WHAT NEEDS TO BE DONE: Quote the entries below from the line with "yellow banana: 1 -> 5" through the line with "red house: 1 -> 3", both ends included, and only those lines.

DATASET CONTENT:
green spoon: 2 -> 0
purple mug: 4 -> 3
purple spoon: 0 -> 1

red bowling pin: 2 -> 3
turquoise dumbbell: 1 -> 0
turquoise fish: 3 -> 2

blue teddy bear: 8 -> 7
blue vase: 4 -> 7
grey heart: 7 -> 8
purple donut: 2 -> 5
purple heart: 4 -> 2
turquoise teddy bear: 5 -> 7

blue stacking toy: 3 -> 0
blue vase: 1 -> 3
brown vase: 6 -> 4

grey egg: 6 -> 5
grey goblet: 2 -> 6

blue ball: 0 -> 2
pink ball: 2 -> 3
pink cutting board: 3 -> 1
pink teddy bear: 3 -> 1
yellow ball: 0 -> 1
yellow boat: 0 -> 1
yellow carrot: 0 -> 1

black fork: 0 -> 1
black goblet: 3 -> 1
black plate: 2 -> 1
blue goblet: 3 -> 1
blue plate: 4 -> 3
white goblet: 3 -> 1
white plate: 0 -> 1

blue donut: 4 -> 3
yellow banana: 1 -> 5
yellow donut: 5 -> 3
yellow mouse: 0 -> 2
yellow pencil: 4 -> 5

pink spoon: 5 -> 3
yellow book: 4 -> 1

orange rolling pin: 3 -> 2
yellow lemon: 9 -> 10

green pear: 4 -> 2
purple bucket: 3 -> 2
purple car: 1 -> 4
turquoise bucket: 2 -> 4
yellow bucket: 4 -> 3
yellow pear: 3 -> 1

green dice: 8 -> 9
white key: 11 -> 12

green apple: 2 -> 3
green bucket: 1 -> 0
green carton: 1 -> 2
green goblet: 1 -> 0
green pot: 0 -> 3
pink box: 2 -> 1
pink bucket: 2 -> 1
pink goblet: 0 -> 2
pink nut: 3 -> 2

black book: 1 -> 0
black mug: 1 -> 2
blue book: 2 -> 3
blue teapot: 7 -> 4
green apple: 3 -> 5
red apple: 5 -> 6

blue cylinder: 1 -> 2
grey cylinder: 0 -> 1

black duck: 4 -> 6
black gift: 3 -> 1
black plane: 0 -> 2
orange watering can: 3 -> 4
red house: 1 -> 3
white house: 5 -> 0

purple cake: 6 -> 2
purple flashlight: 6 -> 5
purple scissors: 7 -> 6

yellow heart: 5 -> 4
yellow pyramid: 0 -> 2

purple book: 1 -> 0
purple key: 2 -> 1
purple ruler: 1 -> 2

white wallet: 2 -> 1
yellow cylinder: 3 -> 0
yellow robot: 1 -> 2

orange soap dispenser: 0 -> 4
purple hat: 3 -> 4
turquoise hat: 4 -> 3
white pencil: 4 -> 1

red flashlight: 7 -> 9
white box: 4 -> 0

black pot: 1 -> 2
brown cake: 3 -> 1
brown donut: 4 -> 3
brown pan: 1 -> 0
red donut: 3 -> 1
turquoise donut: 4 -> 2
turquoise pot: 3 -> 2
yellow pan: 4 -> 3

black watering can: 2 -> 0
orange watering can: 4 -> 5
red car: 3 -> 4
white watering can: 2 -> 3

ANSWER TO THIS PROBLEM:
yellow banana: 1 -> 5
yellow donut: 5 -> 3
yellow mouse: 0 -> 2
yellow pencil: 4 -> 5

pink spoon: 5 -> 3
yellow book: 4 -> 1

orange rolling pin: 3 -> 2
yellow lemon: 9 -> 10

green pear: 4 -> 2
purple bucket: 3 -> 2
purple car: 1 -> 4
turquoise bucket: 2 -> 4
yellow bucket: 4 -> 3
yellow pear: 3 -> 1

green dice: 8 -> 9
white key: 11 -> 12

green apple: 2 -> 3
green bucket: 1 -> 0
green carton: 1 -> 2
green goblet: 1 -> 0
green pot: 0 -> 3
pink box: 2 -> 1
pink bucket: 2 -> 1
pink goblet: 0 -> 2
pink nut: 3 -> 2

black book: 1 -> 0
black mug: 1 -> 2
blue book: 2 -> 3
blue teapot: 7 -> 4
green apple: 3 -> 5
red apple: 5 -> 6

blue cylinder: 1 -> 2
grey cylinder: 0 -> 1

black duck: 4 -> 6
black gift: 3 -> 1
black plane: 0 -> 2
orange watering can: 3 -> 4
red house: 1 -> 3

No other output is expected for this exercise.